** begin **
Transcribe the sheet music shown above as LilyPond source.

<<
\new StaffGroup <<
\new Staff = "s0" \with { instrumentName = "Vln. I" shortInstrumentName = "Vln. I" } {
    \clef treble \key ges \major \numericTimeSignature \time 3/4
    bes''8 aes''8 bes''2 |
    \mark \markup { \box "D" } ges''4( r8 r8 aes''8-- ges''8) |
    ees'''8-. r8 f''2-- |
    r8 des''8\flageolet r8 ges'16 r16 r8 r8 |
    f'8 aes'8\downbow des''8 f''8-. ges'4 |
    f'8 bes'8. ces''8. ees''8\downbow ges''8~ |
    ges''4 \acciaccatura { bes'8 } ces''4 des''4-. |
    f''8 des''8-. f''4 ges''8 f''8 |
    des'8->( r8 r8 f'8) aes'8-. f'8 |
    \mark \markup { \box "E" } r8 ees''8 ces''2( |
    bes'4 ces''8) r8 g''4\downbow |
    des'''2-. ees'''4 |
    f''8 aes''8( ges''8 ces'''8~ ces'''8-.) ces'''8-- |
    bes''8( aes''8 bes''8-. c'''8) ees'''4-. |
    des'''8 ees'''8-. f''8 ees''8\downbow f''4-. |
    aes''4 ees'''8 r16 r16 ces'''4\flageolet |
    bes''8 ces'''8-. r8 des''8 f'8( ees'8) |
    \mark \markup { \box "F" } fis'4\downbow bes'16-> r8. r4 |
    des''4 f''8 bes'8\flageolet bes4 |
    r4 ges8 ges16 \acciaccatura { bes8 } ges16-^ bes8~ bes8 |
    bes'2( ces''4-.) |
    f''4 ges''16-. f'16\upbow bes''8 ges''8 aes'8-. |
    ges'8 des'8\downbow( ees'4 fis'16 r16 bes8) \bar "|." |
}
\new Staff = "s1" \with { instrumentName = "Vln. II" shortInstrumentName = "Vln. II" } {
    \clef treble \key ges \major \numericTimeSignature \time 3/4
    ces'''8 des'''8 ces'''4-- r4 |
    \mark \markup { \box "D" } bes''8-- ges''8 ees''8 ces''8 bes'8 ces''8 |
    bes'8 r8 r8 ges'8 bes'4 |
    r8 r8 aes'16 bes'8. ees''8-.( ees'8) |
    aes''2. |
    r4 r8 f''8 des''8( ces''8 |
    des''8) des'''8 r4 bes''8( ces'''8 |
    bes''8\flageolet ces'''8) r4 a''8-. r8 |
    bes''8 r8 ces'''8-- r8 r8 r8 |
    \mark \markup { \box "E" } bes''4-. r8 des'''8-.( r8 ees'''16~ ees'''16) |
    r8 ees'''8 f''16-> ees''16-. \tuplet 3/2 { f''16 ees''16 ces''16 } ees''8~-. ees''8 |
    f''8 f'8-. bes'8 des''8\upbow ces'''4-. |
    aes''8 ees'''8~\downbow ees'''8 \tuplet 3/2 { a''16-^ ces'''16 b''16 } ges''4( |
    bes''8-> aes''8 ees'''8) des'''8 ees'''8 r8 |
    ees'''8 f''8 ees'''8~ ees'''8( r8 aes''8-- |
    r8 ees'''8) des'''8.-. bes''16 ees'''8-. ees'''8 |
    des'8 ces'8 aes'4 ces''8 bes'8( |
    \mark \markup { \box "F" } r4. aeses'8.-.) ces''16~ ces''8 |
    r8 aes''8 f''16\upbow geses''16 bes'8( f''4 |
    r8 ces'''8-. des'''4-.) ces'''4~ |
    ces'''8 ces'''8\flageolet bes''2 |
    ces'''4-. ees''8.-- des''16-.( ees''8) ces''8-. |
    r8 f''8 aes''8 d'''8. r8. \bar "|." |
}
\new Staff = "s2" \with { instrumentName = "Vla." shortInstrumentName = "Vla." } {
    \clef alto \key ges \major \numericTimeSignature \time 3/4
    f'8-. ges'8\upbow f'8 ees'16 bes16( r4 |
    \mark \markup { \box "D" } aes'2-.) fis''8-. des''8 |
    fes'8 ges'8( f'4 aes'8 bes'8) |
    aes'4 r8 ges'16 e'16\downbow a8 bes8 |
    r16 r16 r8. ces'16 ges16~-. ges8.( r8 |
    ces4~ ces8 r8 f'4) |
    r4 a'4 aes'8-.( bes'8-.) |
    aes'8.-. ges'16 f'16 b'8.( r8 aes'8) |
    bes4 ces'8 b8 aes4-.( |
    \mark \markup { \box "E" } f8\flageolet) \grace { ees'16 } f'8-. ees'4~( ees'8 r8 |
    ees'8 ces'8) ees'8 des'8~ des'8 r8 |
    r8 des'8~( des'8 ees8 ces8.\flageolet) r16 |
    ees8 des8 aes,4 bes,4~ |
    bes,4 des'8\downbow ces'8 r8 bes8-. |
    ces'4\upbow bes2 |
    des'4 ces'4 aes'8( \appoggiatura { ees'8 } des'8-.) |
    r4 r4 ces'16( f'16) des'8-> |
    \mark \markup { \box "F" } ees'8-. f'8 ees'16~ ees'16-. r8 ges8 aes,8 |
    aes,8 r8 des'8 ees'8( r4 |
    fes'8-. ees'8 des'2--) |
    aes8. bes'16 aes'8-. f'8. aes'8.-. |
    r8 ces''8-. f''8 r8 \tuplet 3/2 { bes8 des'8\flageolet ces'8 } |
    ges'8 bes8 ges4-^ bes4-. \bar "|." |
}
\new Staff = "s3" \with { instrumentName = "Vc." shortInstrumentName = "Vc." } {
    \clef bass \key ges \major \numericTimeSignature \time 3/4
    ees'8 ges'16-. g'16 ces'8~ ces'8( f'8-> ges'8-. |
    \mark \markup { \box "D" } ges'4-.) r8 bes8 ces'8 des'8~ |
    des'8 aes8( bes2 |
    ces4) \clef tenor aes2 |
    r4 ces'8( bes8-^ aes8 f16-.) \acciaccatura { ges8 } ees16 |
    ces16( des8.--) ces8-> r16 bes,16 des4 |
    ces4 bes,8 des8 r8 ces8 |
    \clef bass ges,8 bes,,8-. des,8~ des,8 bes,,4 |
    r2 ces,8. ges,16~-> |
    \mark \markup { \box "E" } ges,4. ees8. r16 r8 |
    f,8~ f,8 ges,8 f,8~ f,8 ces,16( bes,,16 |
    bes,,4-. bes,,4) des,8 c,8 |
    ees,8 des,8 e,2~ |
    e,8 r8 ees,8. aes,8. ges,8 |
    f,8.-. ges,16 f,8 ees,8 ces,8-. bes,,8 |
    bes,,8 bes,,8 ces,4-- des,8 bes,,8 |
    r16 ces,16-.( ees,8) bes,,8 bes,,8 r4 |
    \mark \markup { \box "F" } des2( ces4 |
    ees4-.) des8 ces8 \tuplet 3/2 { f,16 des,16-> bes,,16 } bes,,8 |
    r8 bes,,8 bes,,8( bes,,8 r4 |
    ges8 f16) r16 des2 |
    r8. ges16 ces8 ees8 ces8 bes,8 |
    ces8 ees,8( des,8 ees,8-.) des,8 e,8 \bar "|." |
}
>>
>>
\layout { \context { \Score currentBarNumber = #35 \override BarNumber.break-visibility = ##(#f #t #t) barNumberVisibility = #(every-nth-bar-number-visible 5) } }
** end **
Collect each line in the rows above that contains the string "markup", and copy those lines in full.

Complete output |
    \mark \markup { \box "D" } ges''4( r8 r8 aes''8-- ges''8) |
    \mark \markup { \box "E" } r8 ees''8 ces''2( |
    \mark \markup { \box "F" } fis'4\downbow bes'16-> r8. r4 |
    \mark \markup { \box "D" } bes''8-- ges''8 ees''8 ces''8 bes'8 ces''8 |
    \mark \markup { \box "E" } bes''4-. r8 des'''8-.( r8 ees'''16~ ees'''16) |
    \mark \markup { \box "F" } r4. aeses'8.-.) ces''16~ ces''8 |
    \mark \markup { \box "D" } aes'2-.) fis''8-. des''8 |
    \mark \markup { \box "E" } f8\flageolet) \grace { ees'16 } f'8-. ees'4~( ees'8 r8 |
    \mark \markup { \box "F" } ees'8-. f'8 ees'16~ ees'16-. r8 ges8 aes,8 |
    \mark \markup { \box "D" } ges'4-.) r8 bes8 ces'8 des'8~ |
    \mark \markup { \box "E" } ges,4. ees8. r16 r8 |
    \mark \markup { \box "F" } des2( ces4 |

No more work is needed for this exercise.